▶ EXERCISE PROMPT
Tally up the lines in the material where the word "grey" appears, then give the total and nothing else.

▶ EXERCISE MATERIALS
★ ★ ★ ★ ★ ★ ★
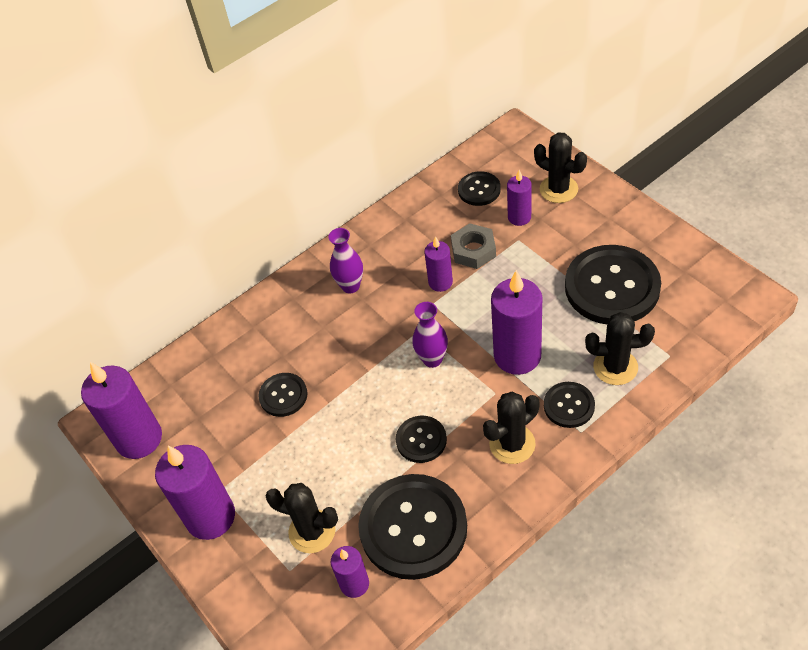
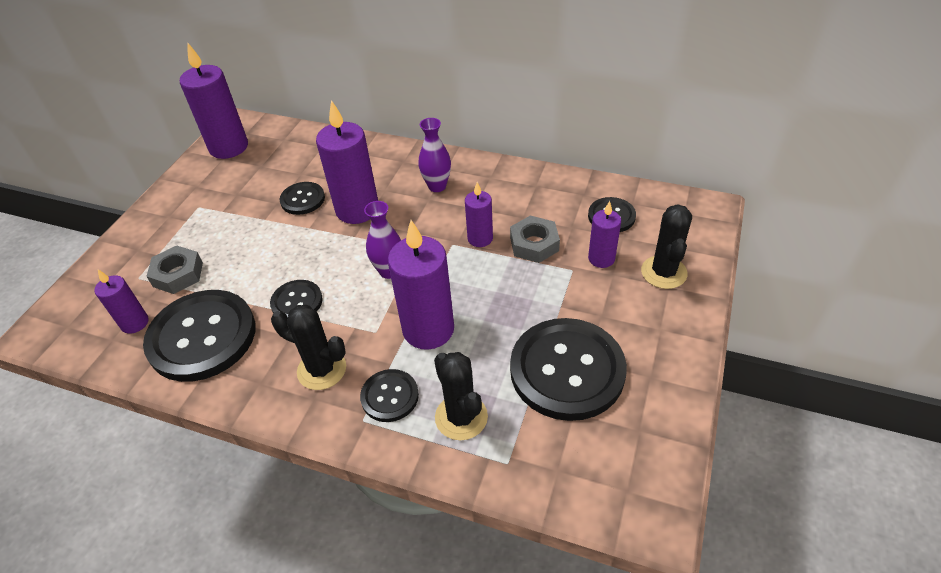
camera: 55 degrees right, 5 degrees down
(210, 517) = (173, 213): purple candle -> purple candle (357, 210)
(312, 531) = (178, 274): black cactus -> grey nut

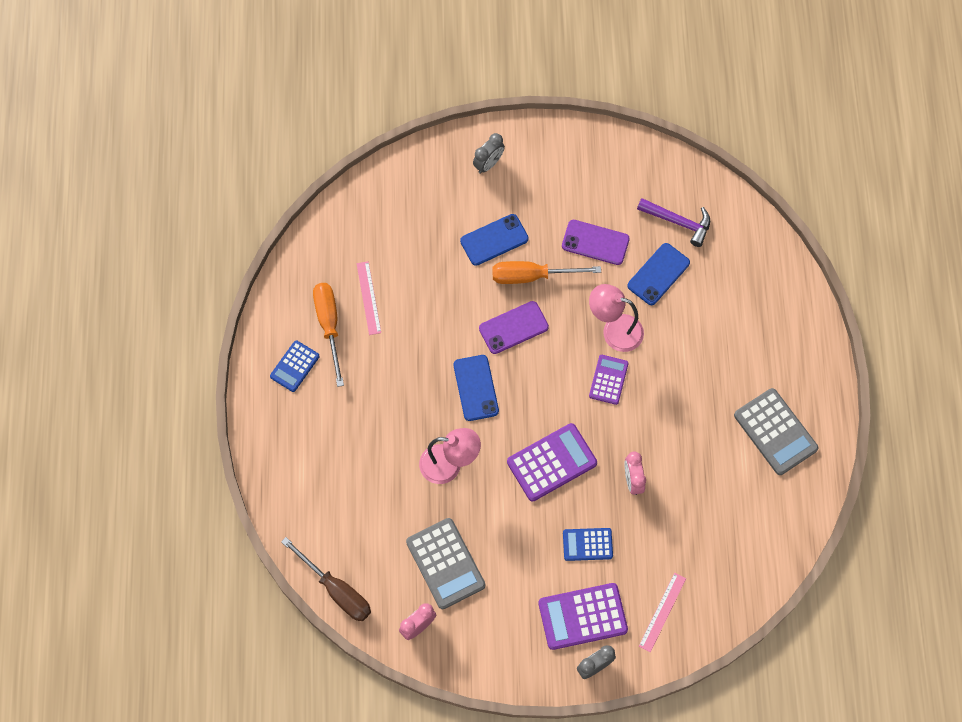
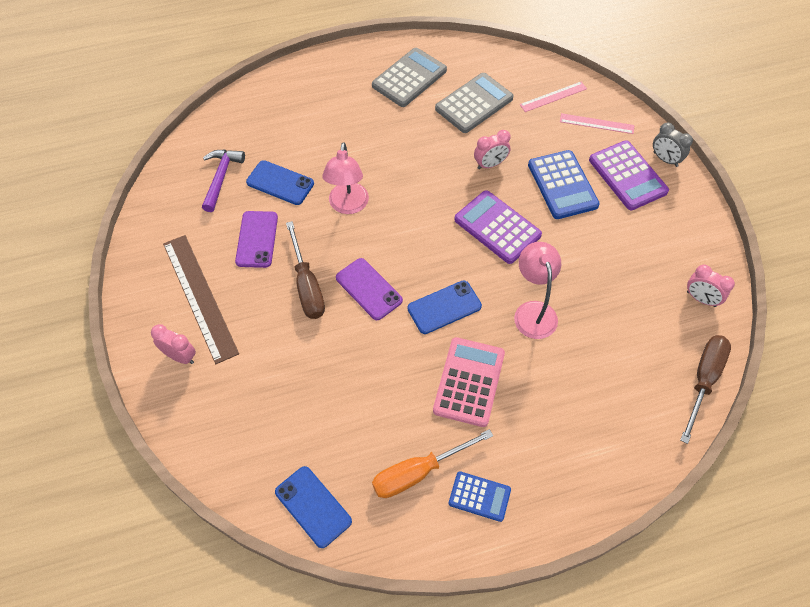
camera: 105 degrees left, 10 degrees down
(368, 298) = (372, 438): pink ruler -> pink ruler (553, 96)
(396, 387) = (469, 382): none -> pink calculator
(445, 563) = (631, 291): grey calculator -> grey calculator (474, 103)
(488, 164) = (180, 356): grey clock -> pink clock
(494, 240) = (272, 329): blue phone -> blue phone (313, 506)
(532, 276) = (307, 285): orange screwdriver -> brown screwdriver
(544, 186) = (199, 297): none -> brown ruler
(587, 544) = (562, 185): blue calculator -> blue calculator, size x1.65
(608, 380) = (399, 200): purple calculator -> none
★ ★ ★ ★ ★ ★ ★
▶ SOLUTION BELOW
3